= WHAT TO DO =
Nothing but the pictures should go missing; return all the entries below exactly.

========

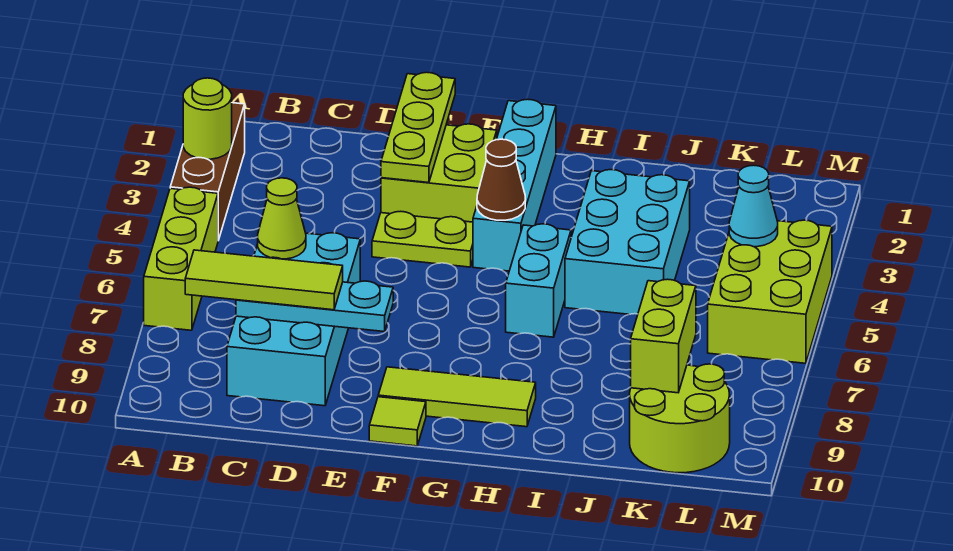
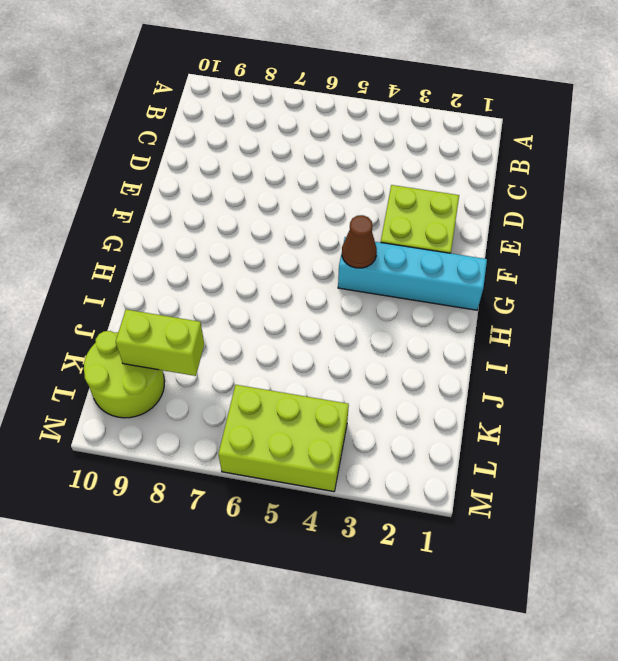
none -> brown brick A2:A4 level 1
none -> lime brick A5:A7 level 1
none -> cyan brick C6:D9 level 1

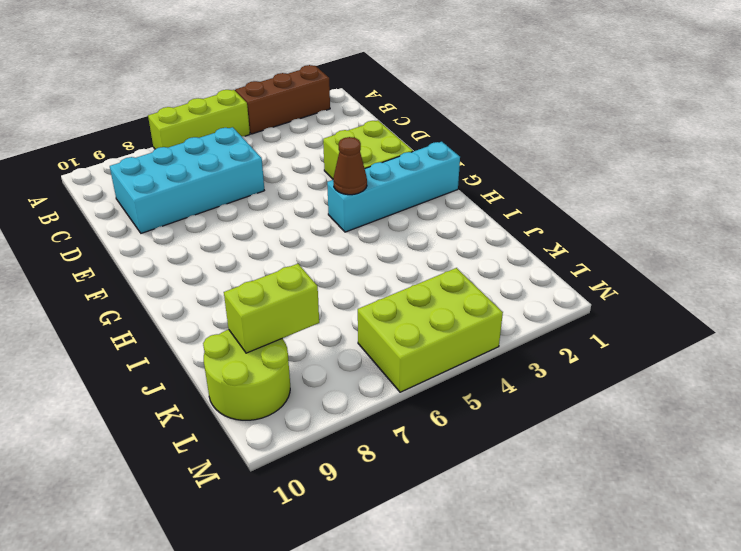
none -> lime plate E4:F4 level 1
none -> lime tile F9:H9 level 1
none -> lime tile F10 level 1

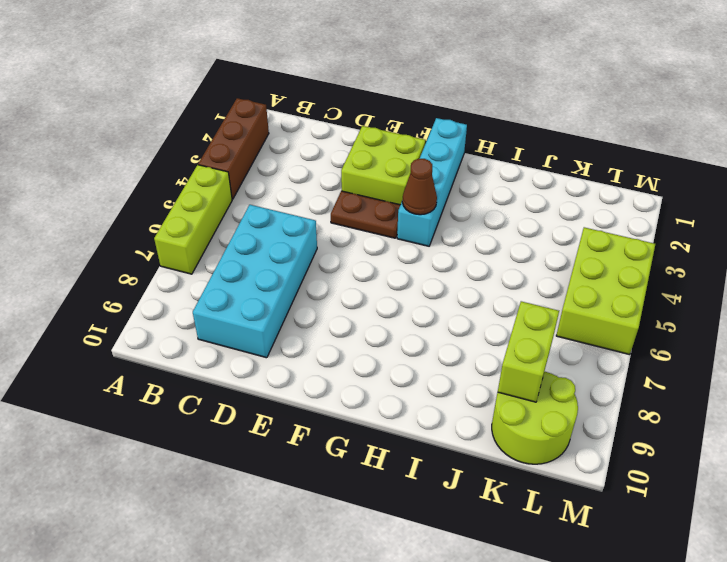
brown plate E4:F4 level 1 -> lime plate E4:F4 level 1
none -> lime tile F9:H9 level 1
none -> lime tile F10 level 1
none -> cyan brick H5:H6 level 1

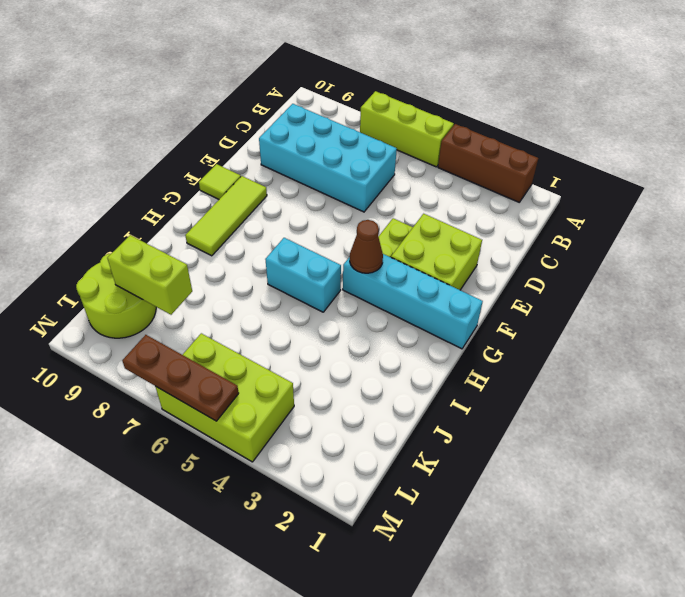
brown plate M5:M7 level 2 -> none
none -> cyan brick I3:J5 level 1
none -> lime round brick A3 level 2
none -> lime cone C6 level 2

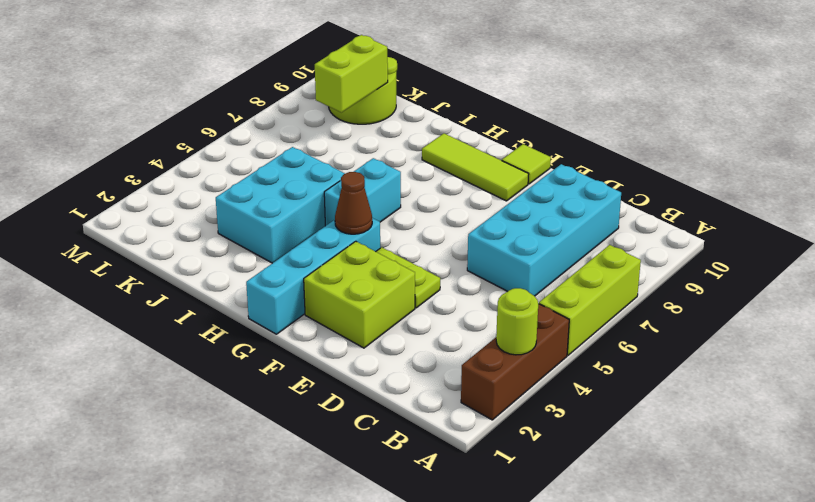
none -> lime brick L4:M6 level 1
none -> lime cone C6 level 2
none -> cyan plate C8:E8 level 2

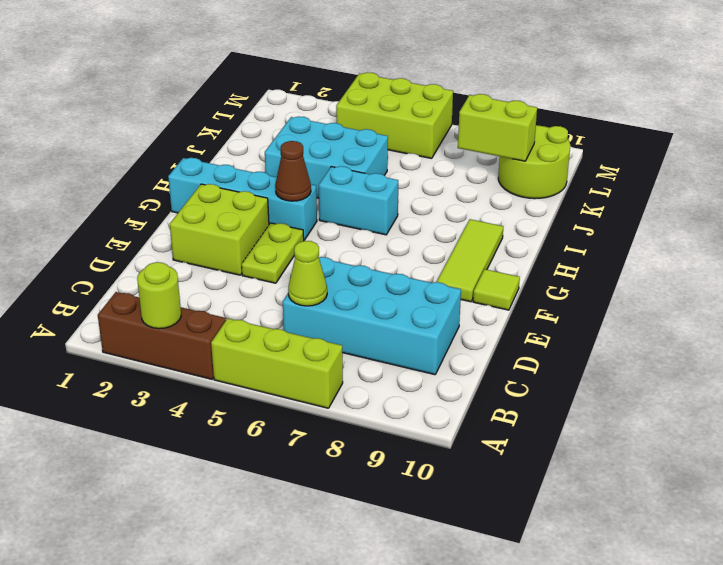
none -> cyan plate C8:E8 level 2
none -> lime plate E1:E3 level 2
none -> cyan cone L4 level 2

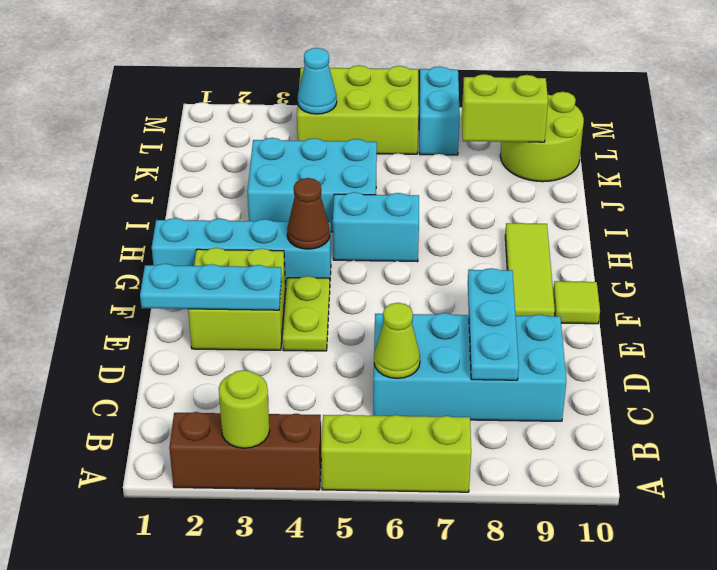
cyan plate E1:E3 level 2 -> lime plate E1:E3 level 2
cyan brick L7:M7 level 1 -> none
none -> lime tile B8:D8 level 3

========

= RESPONSE BELOW =
none -> brown brick A2:A4 level 1
none -> lime brick A5:A7 level 1
none -> cyan brick C6:D9 level 1

none -> lime plate E4:F4 level 1
none -> lime tile F9:H9 level 1
none -> lime tile F10 level 1

brown plate E4:F4 level 1 -> lime plate E4:F4 level 1
none -> lime tile F9:H9 level 1
none -> lime tile F10 level 1
none -> cyan brick H5:H6 level 1

brown plate M5:M7 level 2 -> none
none -> cyan brick I3:J5 level 1
none -> lime round brick A3 level 2
none -> lime cone C6 level 2

none -> lime brick L4:M6 level 1
none -> lime cone C6 level 2
none -> cyan plate C8:E8 level 2

none -> cyan plate C8:E8 level 2
none -> lime plate E1:E3 level 2
none -> cyan cone L4 level 2

cyan plate E1:E3 level 2 -> lime plate E1:E3 level 2
cyan brick L7:M7 level 1 -> none
none -> lime tile B8:D8 level 3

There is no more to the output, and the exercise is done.